§ Task:
Copy down the listing below exactly, please, including every line.

§ Data extract:
━━━━━━━━
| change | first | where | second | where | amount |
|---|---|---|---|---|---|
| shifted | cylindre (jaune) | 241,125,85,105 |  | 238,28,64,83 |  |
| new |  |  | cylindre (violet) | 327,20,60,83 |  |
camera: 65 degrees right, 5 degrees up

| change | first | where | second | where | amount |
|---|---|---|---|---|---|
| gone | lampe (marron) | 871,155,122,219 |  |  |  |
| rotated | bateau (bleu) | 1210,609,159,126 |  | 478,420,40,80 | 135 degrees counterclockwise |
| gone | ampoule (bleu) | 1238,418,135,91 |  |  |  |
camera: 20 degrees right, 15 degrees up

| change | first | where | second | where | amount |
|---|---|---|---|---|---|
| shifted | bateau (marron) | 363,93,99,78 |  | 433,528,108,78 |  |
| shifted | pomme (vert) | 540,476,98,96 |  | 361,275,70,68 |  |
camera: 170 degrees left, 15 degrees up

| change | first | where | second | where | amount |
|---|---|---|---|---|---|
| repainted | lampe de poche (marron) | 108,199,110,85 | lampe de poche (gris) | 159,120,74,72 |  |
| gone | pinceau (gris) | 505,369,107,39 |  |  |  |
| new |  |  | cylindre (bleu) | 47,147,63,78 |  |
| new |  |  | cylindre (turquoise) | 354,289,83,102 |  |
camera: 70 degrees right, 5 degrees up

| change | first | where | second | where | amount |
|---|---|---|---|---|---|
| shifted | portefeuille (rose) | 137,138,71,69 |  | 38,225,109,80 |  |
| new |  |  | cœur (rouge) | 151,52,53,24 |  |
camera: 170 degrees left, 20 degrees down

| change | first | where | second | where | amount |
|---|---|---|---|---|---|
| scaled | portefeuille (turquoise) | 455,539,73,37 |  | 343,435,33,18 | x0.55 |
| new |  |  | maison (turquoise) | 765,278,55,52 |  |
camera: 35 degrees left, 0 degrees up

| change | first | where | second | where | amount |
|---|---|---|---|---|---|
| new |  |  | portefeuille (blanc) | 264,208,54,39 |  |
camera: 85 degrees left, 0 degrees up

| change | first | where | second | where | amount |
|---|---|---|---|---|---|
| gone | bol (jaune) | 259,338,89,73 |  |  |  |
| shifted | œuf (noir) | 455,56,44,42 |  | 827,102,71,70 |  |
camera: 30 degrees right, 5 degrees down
━━━━━━━━
§ Your solution:
| change | first | where | second | where | amount |
|---|---|---|---|---|---|
| shifted | cylindre (jaune) | 241,125,85,105 |  | 238,28,64,83 |  |
| new |  |  | cylindre (violet) | 327,20,60,83 |  |
camera: 65 degrees right, 5 degrees up

| change | first | where | second | where | amount |
|---|---|---|---|---|---|
| gone | lampe (marron) | 871,155,122,219 |  |  |  |
| rotated | bateau (bleu) | 1210,609,159,126 |  | 478,420,40,80 | 135 degrees counterclockwise |
| gone | ampoule (bleu) | 1238,418,135,91 |  |  |  |
camera: 20 degrees right, 15 degrees up

| change | first | where | second | where | amount |
|---|---|---|---|---|---|
| shifted | bateau (marron) | 363,93,99,78 |  | 433,528,108,78 |  |
| shifted | pomme (vert) | 540,476,98,96 |  | 361,275,70,68 |  |
camera: 170 degrees left, 15 degrees up

| change | first | where | second | where | amount |
|---|---|---|---|---|---|
| repainted | lampe de poche (marron) | 108,199,110,85 | lampe de poche (gris) | 159,120,74,72 |  |
| gone | pinceau (gris) | 505,369,107,39 |  |  |  |
| new |  |  | cylindre (bleu) | 47,147,63,78 |  |
| new |  |  | cylindre (turquoise) | 354,289,83,102 |  |
camera: 70 degrees right, 5 degrees up

| change | first | where | second | where | amount |
|---|---|---|---|---|---|
| shifted | portefeuille (rose) | 137,138,71,69 |  | 38,225,109,80 |  |
| new |  |  | cœur (rouge) | 151,52,53,24 |  |
camera: 170 degrees left, 20 degrees down

| change | first | where | second | where | amount |
|---|---|---|---|---|---|
| scaled | portefeuille (turquoise) | 455,539,73,37 |  | 343,435,33,18 | x0.55 |
| new |  |  | maison (turquoise) | 765,278,55,52 |  |
camera: 35 degrees left, 0 degrees up

| change | first | where | second | where | amount |
|---|---|---|---|---|---|
| new |  |  | portefeuille (blanc) | 264,208,54,39 |  |
camera: 85 degrees left, 0 degrees up

| change | first | where | second | where | amount |
|---|---|---|---|---|---|
| gone | bol (jaune) | 259,338,89,73 |  |  |  |
| shifted | œuf (noir) | 455,56,44,42 |  | 827,102,71,70 |  |
camera: 30 degrees right, 5 degrees down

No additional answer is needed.